• _DATA SECTION_
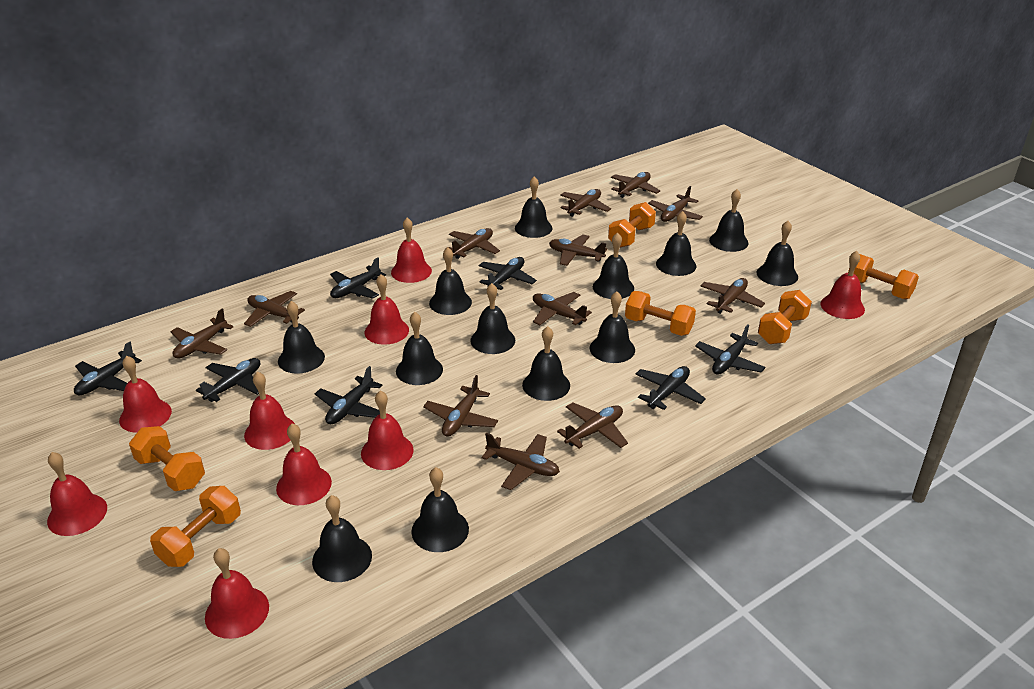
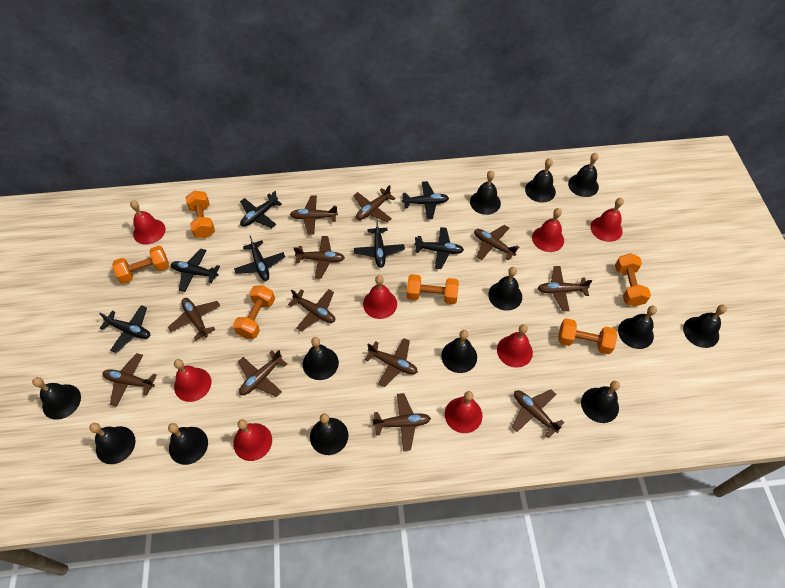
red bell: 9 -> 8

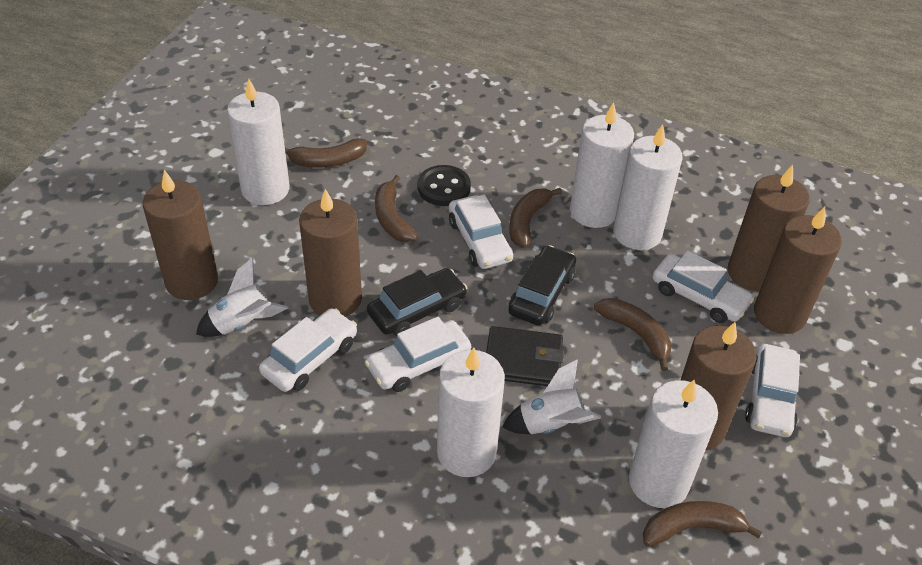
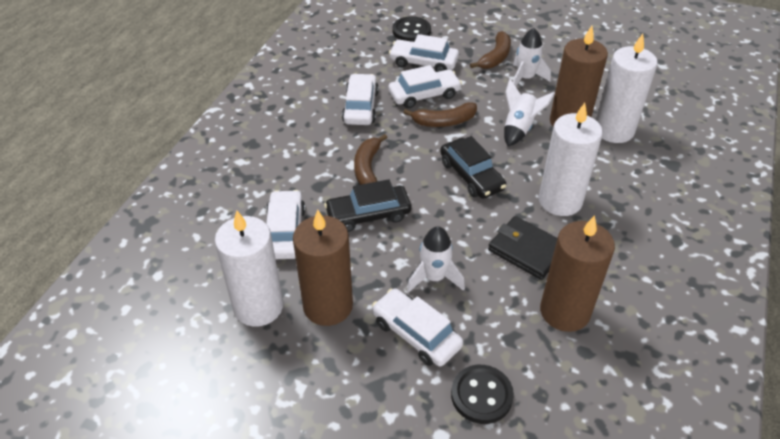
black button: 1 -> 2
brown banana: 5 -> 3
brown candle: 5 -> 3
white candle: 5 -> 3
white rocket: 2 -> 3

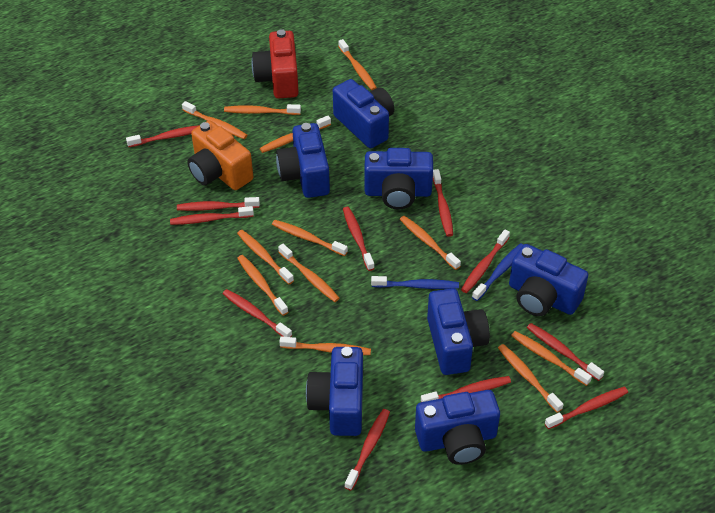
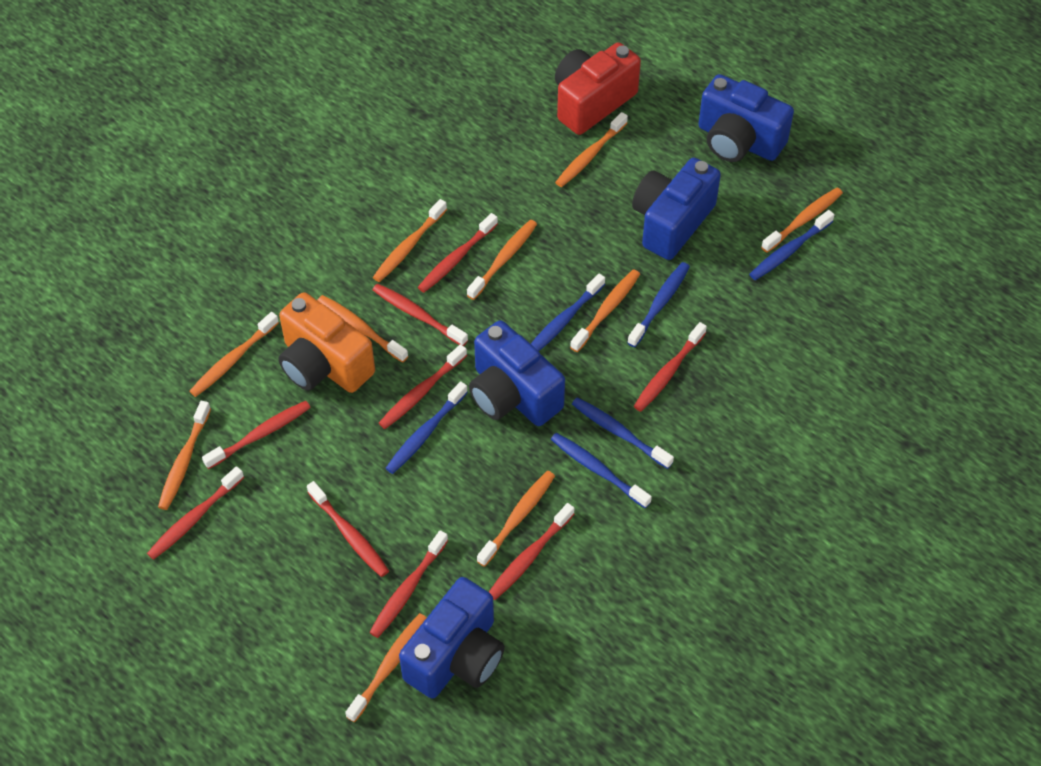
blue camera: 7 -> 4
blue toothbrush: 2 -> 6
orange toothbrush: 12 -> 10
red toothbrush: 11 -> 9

• _AIM OF THE EXERCISE_
Show all lines from the records above where the word "toothbrush" occurs.

• _ANSWER TO THE EXERCISE_
blue toothbrush: 2 -> 6
orange toothbrush: 12 -> 10
red toothbrush: 11 -> 9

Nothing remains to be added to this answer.